> **TASK**
Only lines containing the string "orange" belong in the answer; find them in the records and copy them.

Object tracking records:
══════════════════════════════
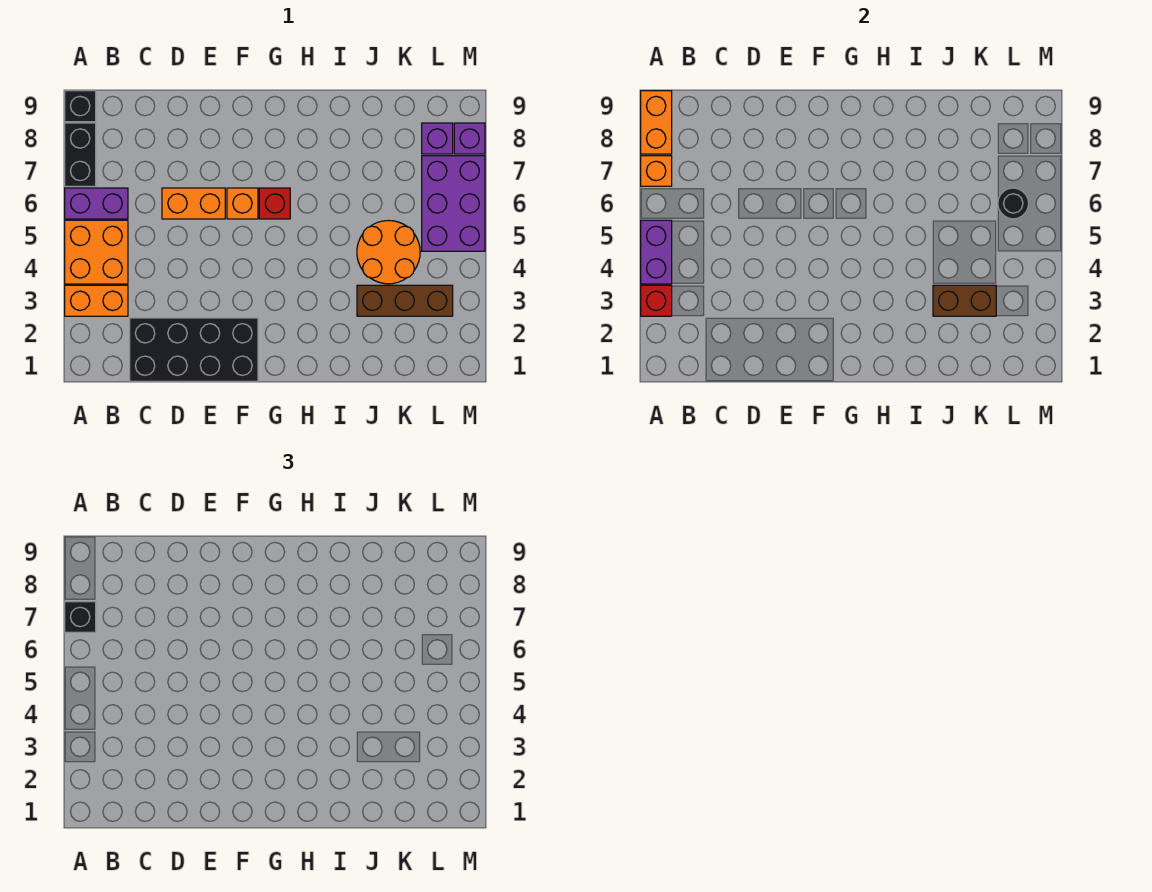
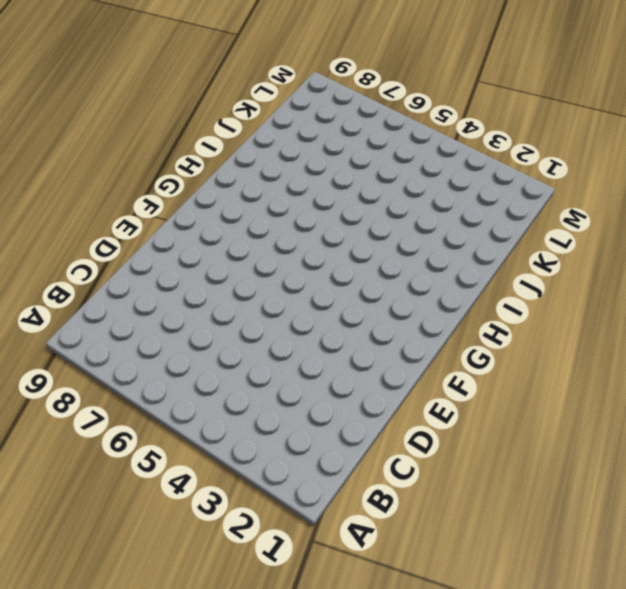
none -> orange 1x2 brick [65,285,128,316]
none -> orange 2x2 brick [65,220,128,284]
none -> purple 1x2 brick [65,188,128,219]

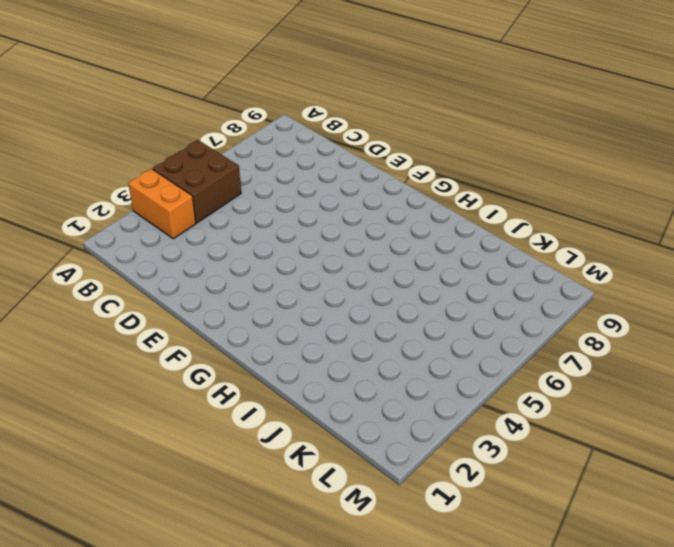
brown 2x2 brick [153,140,241,223] -> orange 2x2 brick [65,220,128,284]
none -> purple 1x2 brick [65,188,128,219]
none -> black 1x2 brick [65,123,96,186]
none -> black 1x1 brick [65,91,96,122]

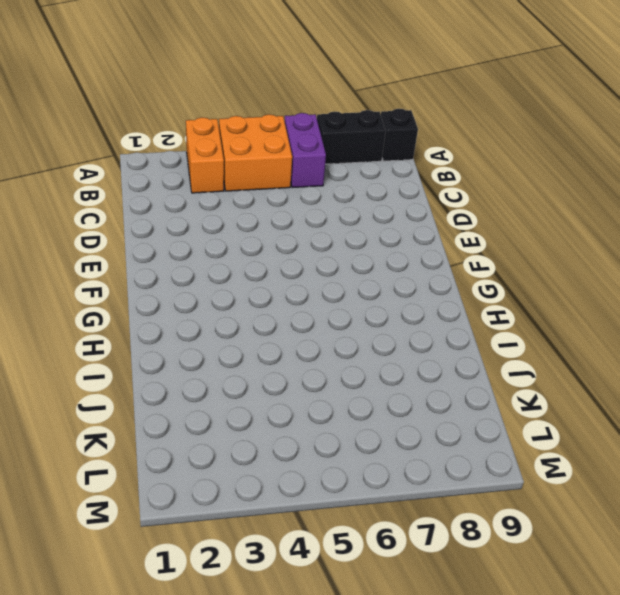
none -> black 2x4 brick [130,318,258,381]
none -> orange 1x2 brick [162,188,225,219]
none -> orange 1x1 brick [227,188,258,219]

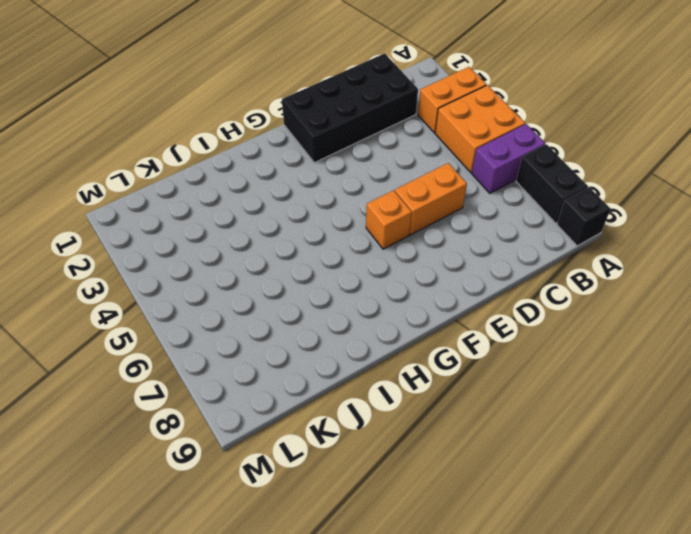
none -> red 1x1 brick [259,188,290,219]
none -> brown 1x3 brick [357,285,453,316]
none -> orange 2x2 round brick [357,221,420,284]

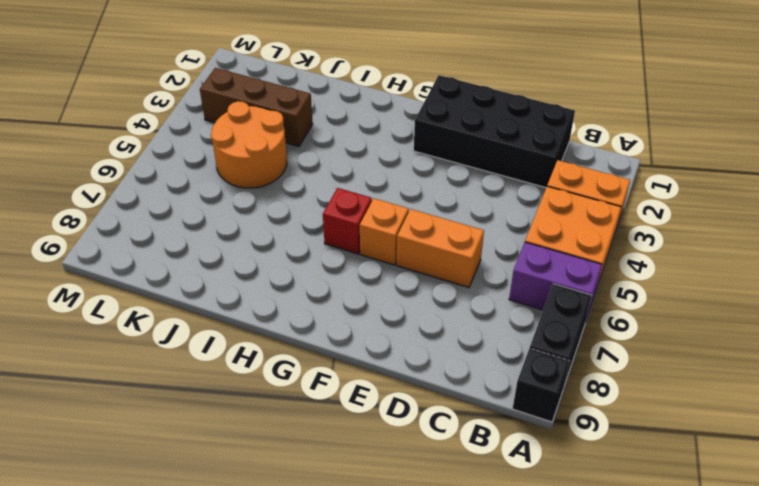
none -> purple 2x3 brick [422,156,485,251]
none -> purple 1x1 brick [422,123,453,154]
none -> purple 1x1 brick [454,123,485,154]

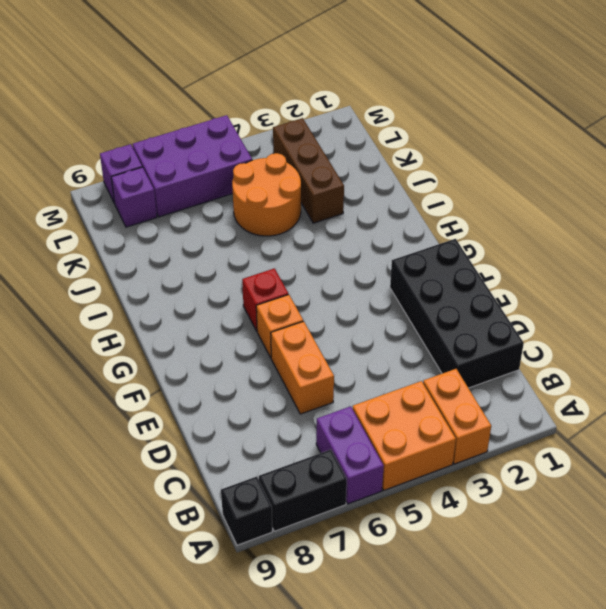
none -> red 1x1 brick [641,285,672,316]
none -> purple 1x2 brick [641,220,672,284]
none -> orange 1x1 brick [641,156,672,186]

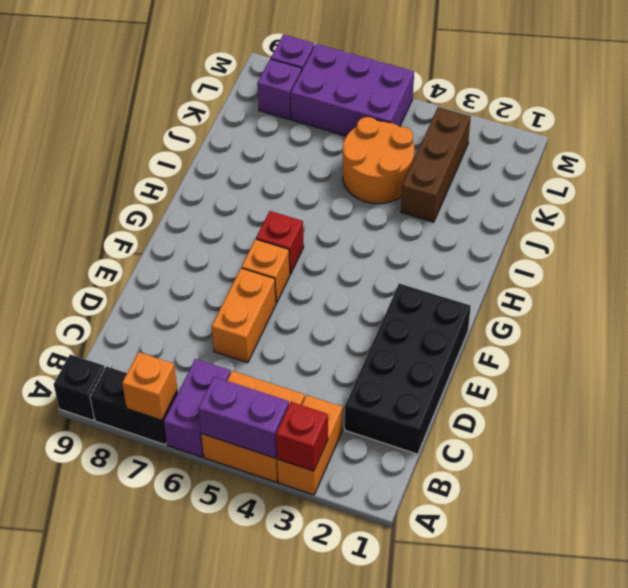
none -> orange 1x2 brick [641,91,672,154]
none -> brown 1x2 brick [933,285,996,316]
none -> black 1x1 round brick [998,188,1029,219]

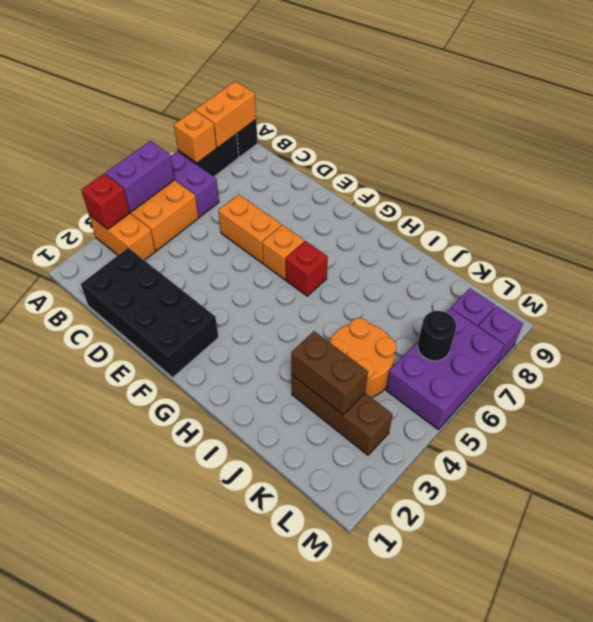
none -> black 1x1 brick [65,602,96,632]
══════════════════════════════
> **TASK ANSWER**
none -> orange 1x2 brick [65,285,128,316]
none -> orange 2x2 brick [65,220,128,284]
brown 2x2 brick [153,140,241,223] -> orange 2x2 brick [65,220,128,284]
none -> orange 1x2 brick [162,188,225,219]
none -> orange 1x1 brick [227,188,258,219]
none -> orange 2x2 round brick [357,221,420,284]
none -> orange 1x1 brick [641,156,672,186]
none -> orange 1x2 brick [641,91,672,154]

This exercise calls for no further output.